### DATA EXTRACTS

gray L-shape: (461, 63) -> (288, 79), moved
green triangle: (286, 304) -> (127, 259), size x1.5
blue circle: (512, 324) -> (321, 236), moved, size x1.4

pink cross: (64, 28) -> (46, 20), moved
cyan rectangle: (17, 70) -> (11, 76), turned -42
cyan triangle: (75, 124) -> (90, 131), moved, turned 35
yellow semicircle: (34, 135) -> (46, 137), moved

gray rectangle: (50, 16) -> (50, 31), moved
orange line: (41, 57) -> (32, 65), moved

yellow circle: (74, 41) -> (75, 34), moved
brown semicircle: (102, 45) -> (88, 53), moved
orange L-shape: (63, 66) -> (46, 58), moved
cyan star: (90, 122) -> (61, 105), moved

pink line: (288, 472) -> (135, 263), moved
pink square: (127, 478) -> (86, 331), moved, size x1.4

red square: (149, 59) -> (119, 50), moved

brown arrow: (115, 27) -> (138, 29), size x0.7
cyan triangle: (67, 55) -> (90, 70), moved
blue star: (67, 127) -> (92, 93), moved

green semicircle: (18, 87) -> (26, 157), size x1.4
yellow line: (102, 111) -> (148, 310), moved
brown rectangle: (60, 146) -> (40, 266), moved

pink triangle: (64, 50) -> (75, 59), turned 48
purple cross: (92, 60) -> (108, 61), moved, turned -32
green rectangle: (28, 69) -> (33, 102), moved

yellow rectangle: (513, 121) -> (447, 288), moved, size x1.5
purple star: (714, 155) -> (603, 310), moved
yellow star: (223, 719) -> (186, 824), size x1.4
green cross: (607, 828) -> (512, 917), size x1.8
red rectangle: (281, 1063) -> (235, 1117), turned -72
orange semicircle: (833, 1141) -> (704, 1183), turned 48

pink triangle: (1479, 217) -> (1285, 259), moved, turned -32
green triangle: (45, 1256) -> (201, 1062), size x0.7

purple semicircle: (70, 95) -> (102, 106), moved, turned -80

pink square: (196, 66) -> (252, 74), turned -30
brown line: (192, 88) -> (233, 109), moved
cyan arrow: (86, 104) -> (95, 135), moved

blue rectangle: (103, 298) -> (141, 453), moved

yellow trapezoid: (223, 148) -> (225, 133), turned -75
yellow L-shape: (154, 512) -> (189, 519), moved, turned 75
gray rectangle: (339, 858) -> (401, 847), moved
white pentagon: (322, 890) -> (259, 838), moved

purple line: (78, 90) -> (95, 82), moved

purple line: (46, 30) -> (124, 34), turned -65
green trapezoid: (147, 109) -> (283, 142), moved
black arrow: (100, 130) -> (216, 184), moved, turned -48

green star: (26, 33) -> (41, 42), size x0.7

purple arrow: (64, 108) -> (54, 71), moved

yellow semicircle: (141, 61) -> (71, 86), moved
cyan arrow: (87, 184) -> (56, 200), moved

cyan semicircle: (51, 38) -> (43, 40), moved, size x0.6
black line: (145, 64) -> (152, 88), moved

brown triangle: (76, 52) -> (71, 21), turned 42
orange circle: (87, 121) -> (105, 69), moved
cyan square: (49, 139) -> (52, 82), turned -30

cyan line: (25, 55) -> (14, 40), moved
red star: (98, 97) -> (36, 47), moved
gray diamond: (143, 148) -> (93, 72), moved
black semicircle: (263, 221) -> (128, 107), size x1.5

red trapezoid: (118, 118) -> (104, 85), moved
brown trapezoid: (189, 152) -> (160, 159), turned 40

######

EXERCISE AIM: Copy all the records above exactly, missing none.

SOLUTION FOR THIS EXERCISE:
gray L-shape: (461, 63) -> (288, 79), moved
green triangle: (286, 304) -> (127, 259), size x1.5
blue circle: (512, 324) -> (321, 236), moved, size x1.4

pink cross: (64, 28) -> (46, 20), moved
cyan rectangle: (17, 70) -> (11, 76), turned -42
cyan triangle: (75, 124) -> (90, 131), moved, turned 35
yellow semicircle: (34, 135) -> (46, 137), moved

gray rectangle: (50, 16) -> (50, 31), moved
orange line: (41, 57) -> (32, 65), moved

yellow circle: (74, 41) -> (75, 34), moved
brown semicircle: (102, 45) -> (88, 53), moved
orange L-shape: (63, 66) -> (46, 58), moved
cyan star: (90, 122) -> (61, 105), moved

pink line: (288, 472) -> (135, 263), moved
pink square: (127, 478) -> (86, 331), moved, size x1.4

red square: (149, 59) -> (119, 50), moved

brown arrow: (115, 27) -> (138, 29), size x0.7
cyan triangle: (67, 55) -> (90, 70), moved
blue star: (67, 127) -> (92, 93), moved

green semicircle: (18, 87) -> (26, 157), size x1.4
yellow line: (102, 111) -> (148, 310), moved
brown rectangle: (60, 146) -> (40, 266), moved

pink triangle: (64, 50) -> (75, 59), turned 48
purple cross: (92, 60) -> (108, 61), moved, turned -32
green rectangle: (28, 69) -> (33, 102), moved

yellow rectangle: (513, 121) -> (447, 288), moved, size x1.5
purple star: (714, 155) -> (603, 310), moved
yellow star: (223, 719) -> (186, 824), size x1.4
green cross: (607, 828) -> (512, 917), size x1.8
red rectangle: (281, 1063) -> (235, 1117), turned -72
orange semicircle: (833, 1141) -> (704, 1183), turned 48

pink triangle: (1479, 217) -> (1285, 259), moved, turned -32
green triangle: (45, 1256) -> (201, 1062), size x0.7

purple semicircle: (70, 95) -> (102, 106), moved, turned -80

pink square: (196, 66) -> (252, 74), turned -30
brown line: (192, 88) -> (233, 109), moved
cyan arrow: (86, 104) -> (95, 135), moved

blue rectangle: (103, 298) -> (141, 453), moved

yellow trapezoid: (223, 148) -> (225, 133), turned -75
yellow L-shape: (154, 512) -> (189, 519), moved, turned 75
gray rectangle: (339, 858) -> (401, 847), moved
white pentagon: (322, 890) -> (259, 838), moved

purple line: (78, 90) -> (95, 82), moved

purple line: (46, 30) -> (124, 34), turned -65
green trapezoid: (147, 109) -> (283, 142), moved
black arrow: (100, 130) -> (216, 184), moved, turned -48

green star: (26, 33) -> (41, 42), size x0.7

purple arrow: (64, 108) -> (54, 71), moved

yellow semicircle: (141, 61) -> (71, 86), moved
cyan arrow: (87, 184) -> (56, 200), moved

cyan semicircle: (51, 38) -> (43, 40), moved, size x0.6
black line: (145, 64) -> (152, 88), moved

brown triangle: (76, 52) -> (71, 21), turned 42
orange circle: (87, 121) -> (105, 69), moved
cyan square: (49, 139) -> (52, 82), turned -30

cyan line: (25, 55) -> (14, 40), moved
red star: (98, 97) -> (36, 47), moved
gray diamond: (143, 148) -> (93, 72), moved
black semicircle: (263, 221) -> (128, 107), size x1.5

red trapezoid: (118, 118) -> (104, 85), moved
brown trapezoid: (189, 152) -> (160, 159), turned 40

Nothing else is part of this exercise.